Saved data entries
BEGIN

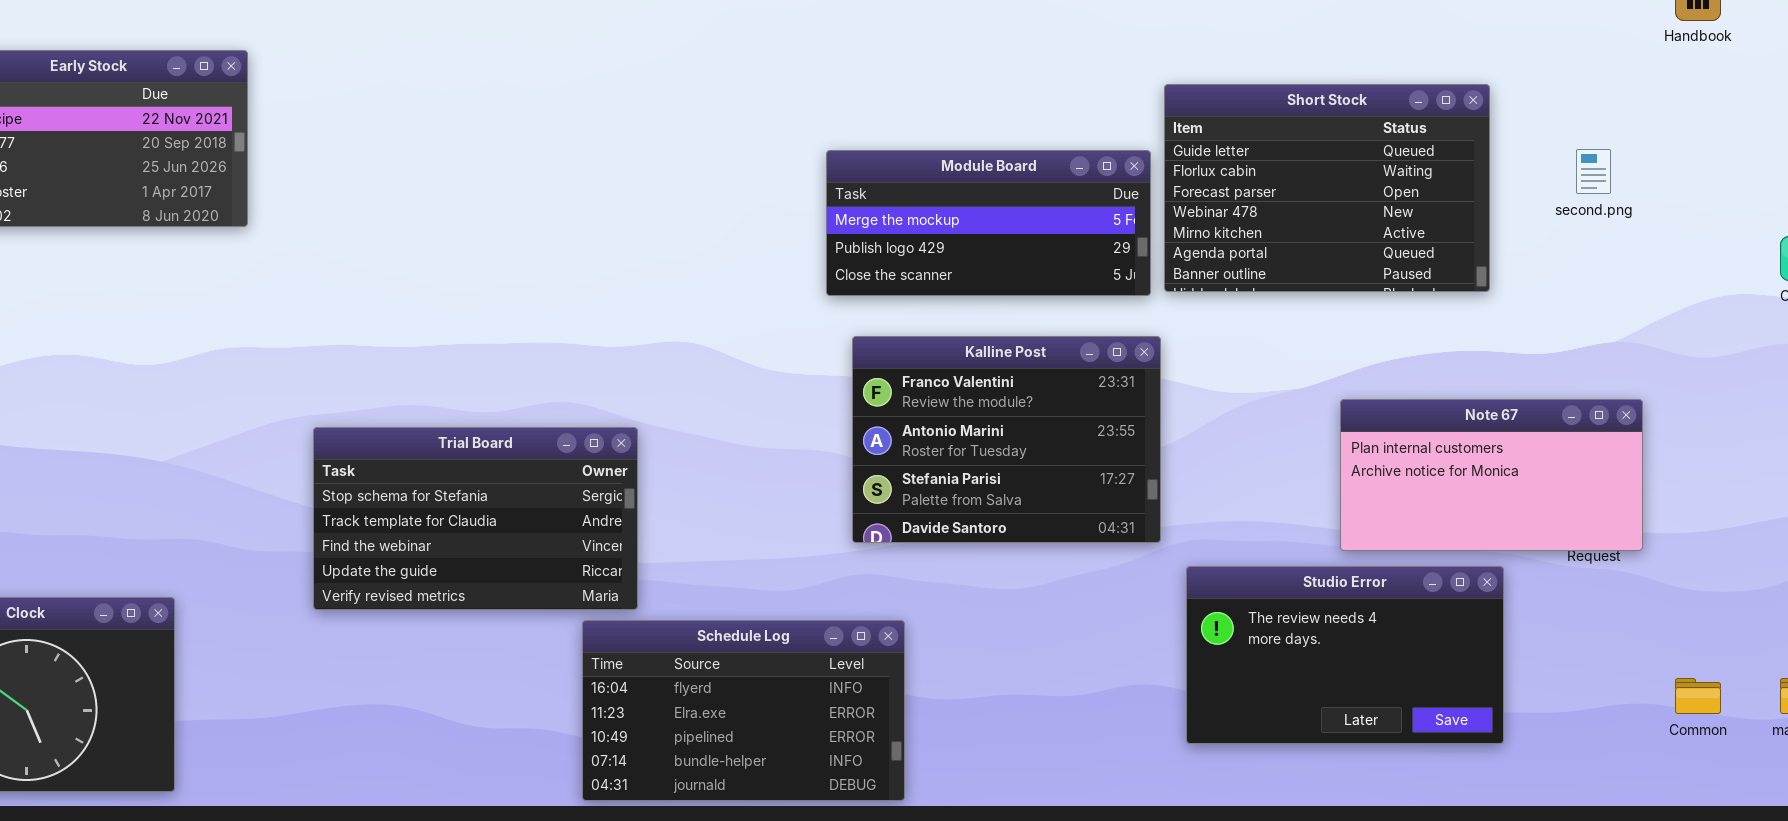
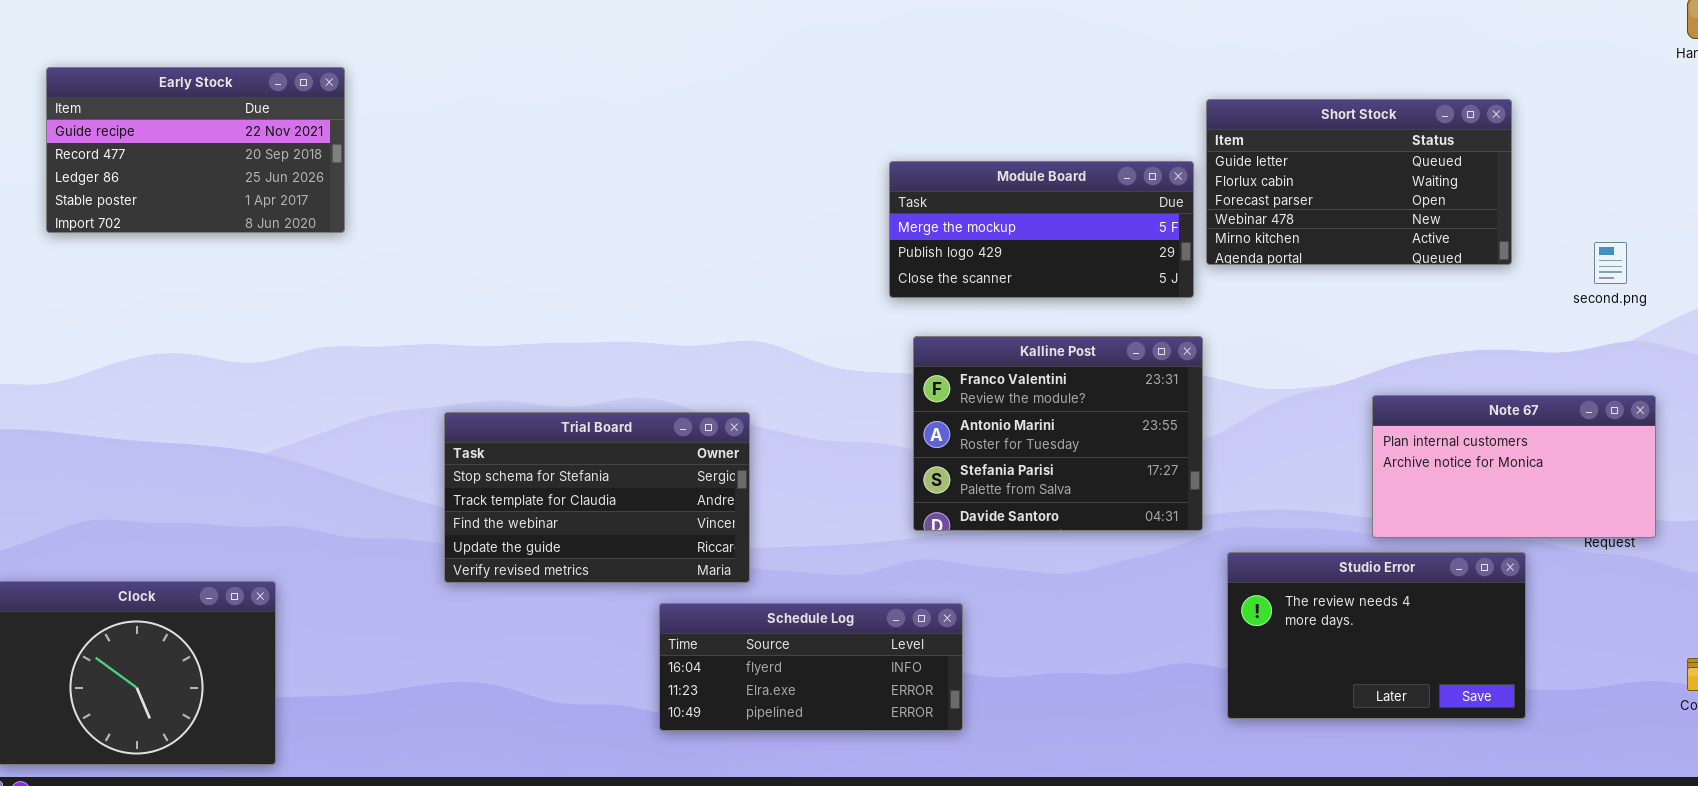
Short Stock: [1164,84,1490,292] -> [1206,99,1512,265], resized
second.png: [1576,149,1611,194] -> [1594,242,1627,284], moved
Trial Board: [313,427,638,610] -> [444,412,750,583], moved
Schedule Log: [582,620,905,801] -> [659,603,963,731], resized

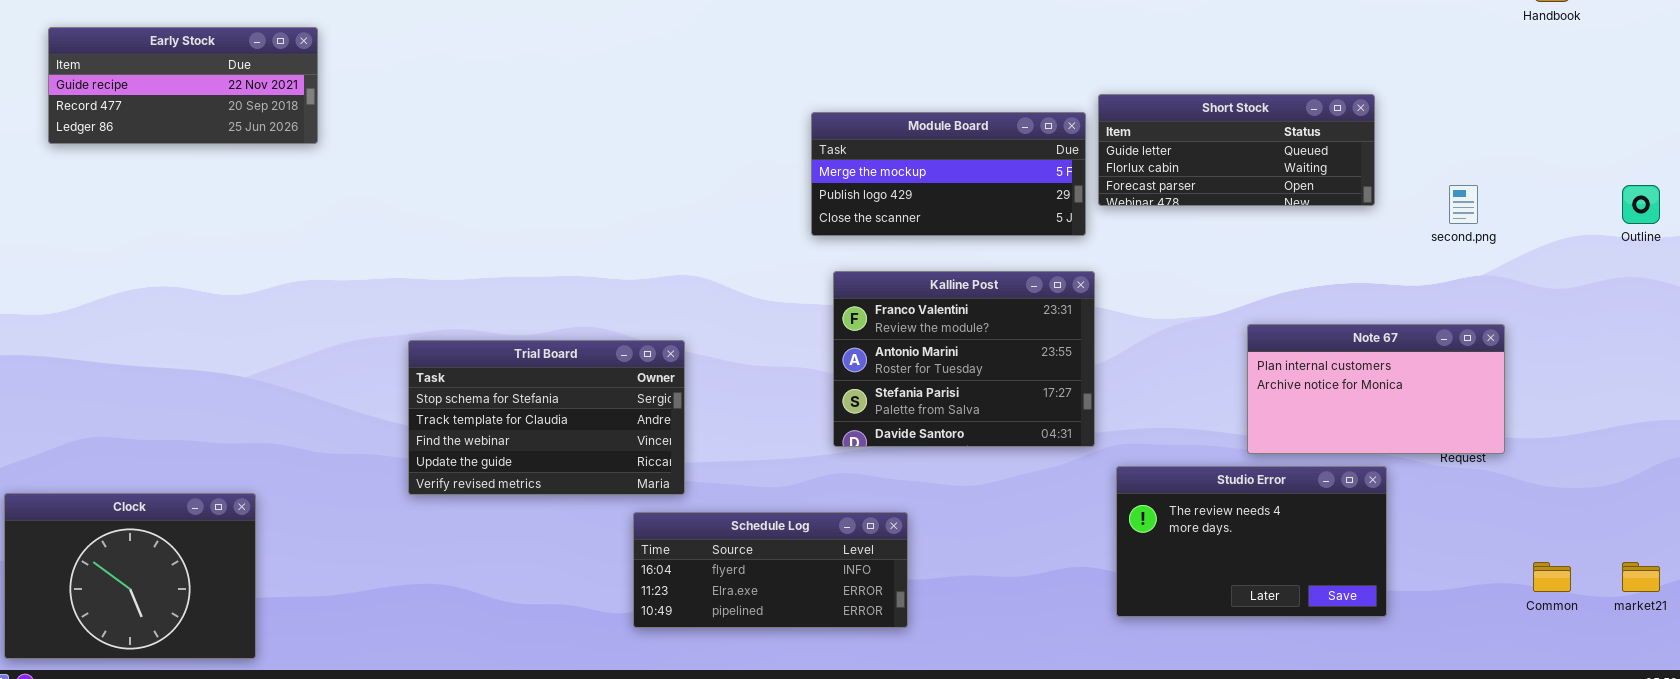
Early Stock: [46,67,345,233] -> [48,27,318,144], resized
Short Stock: [1206,99,1512,265] -> [1098,94,1375,206], resized
Schedule Log: [659,603,963,731] -> [633,512,908,628], moved

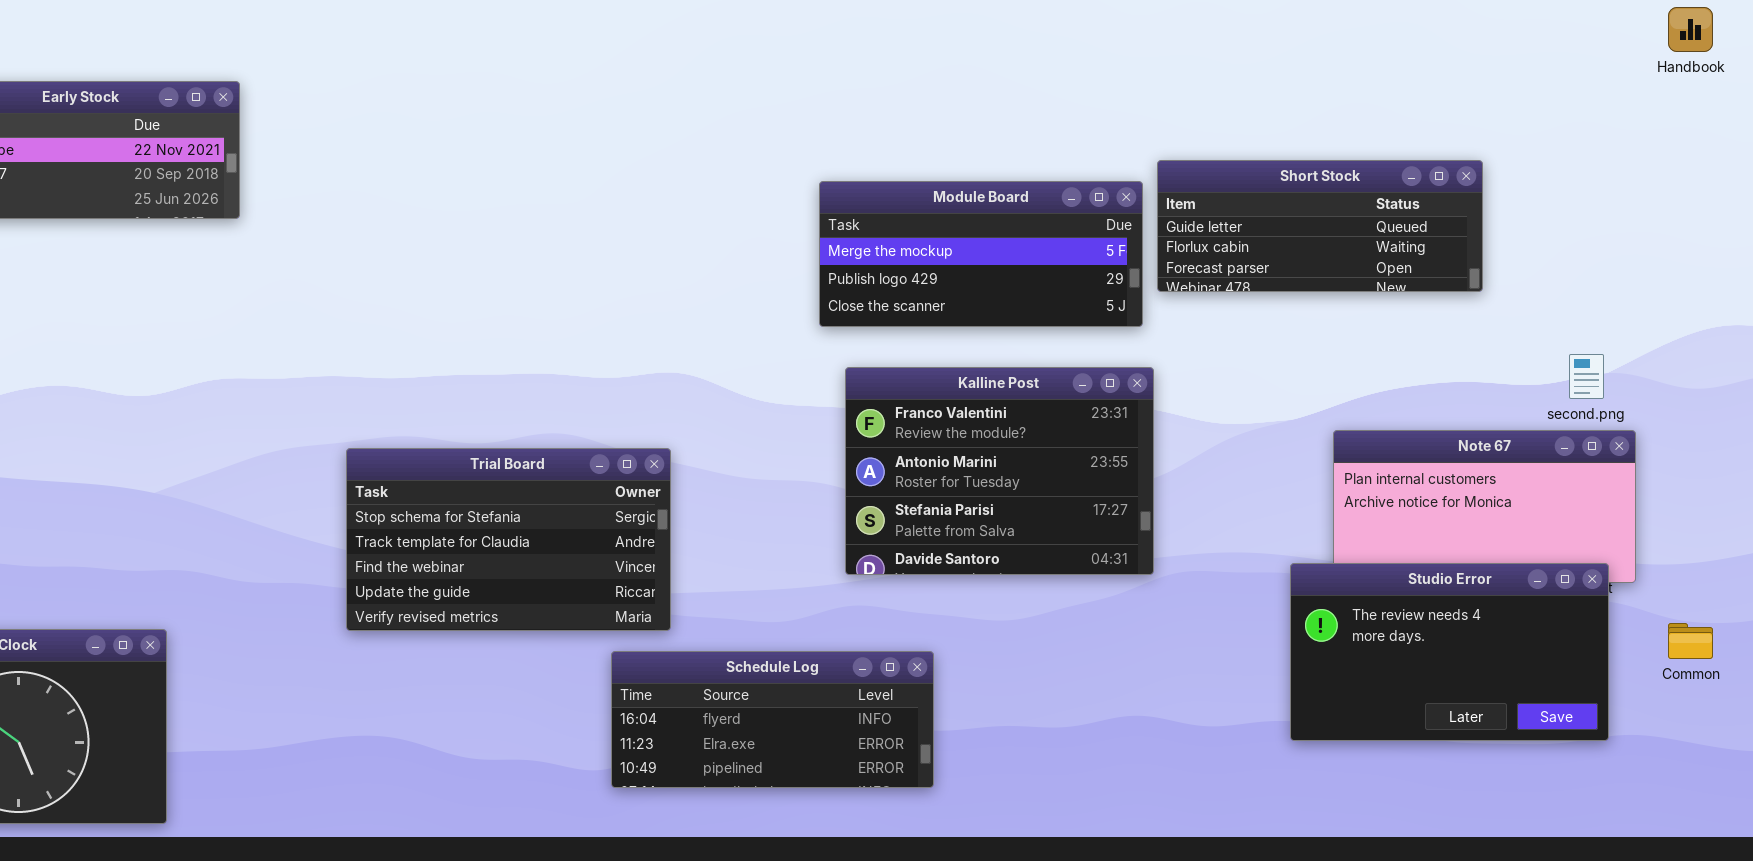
second.png: [1449,185,1478,224] -> [1569,354,1604,399], moved
Studio Error: [1116,466,1387,617] -> [1290,563,1609,741], moved
Common: [1533,562,1571,592] -> [1668,623,1713,659], moved

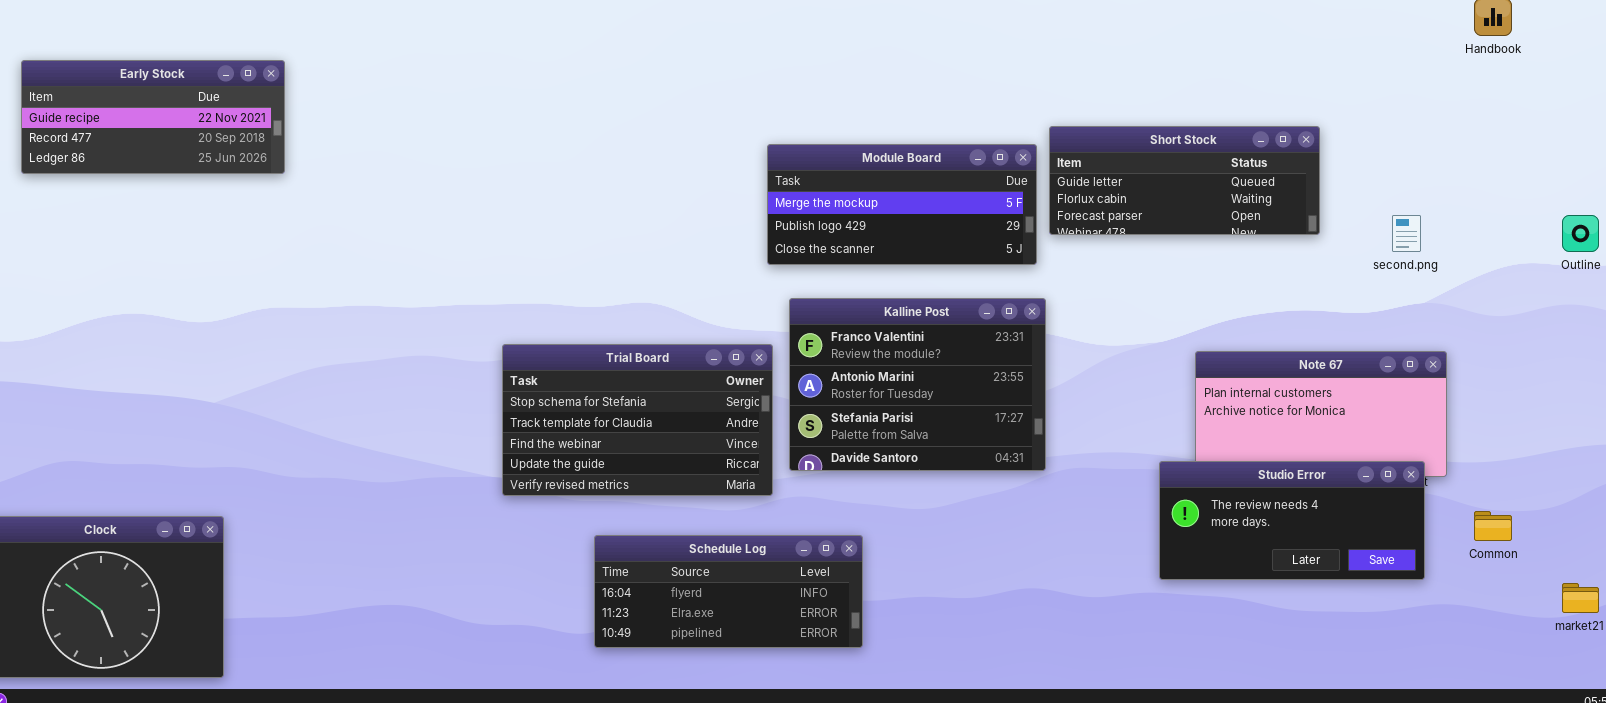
second.png: [1569,354,1604,399] -> [1392,215,1421,252], moved
Trial Board: [346,448,671,631] -> [502,344,773,496], moved
Studio Error: [1290,563,1609,741] -> [1159,461,1425,580], resized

END

* [EXERCISE OBJECTIVE]
Select every line above that contains the word "moved", and copy it.

* [RESULT FOR THIS TASK]
second.png: [1576,149,1611,194] -> [1594,242,1627,284], moved
Trial Board: [313,427,638,610] -> [444,412,750,583], moved
Schedule Log: [659,603,963,731] -> [633,512,908,628], moved
second.png: [1449,185,1478,224] -> [1569,354,1604,399], moved
Studio Error: [1116,466,1387,617] -> [1290,563,1609,741], moved
Common: [1533,562,1571,592] -> [1668,623,1713,659], moved
second.png: [1569,354,1604,399] -> [1392,215,1421,252], moved
Trial Board: [346,448,671,631] -> [502,344,773,496], moved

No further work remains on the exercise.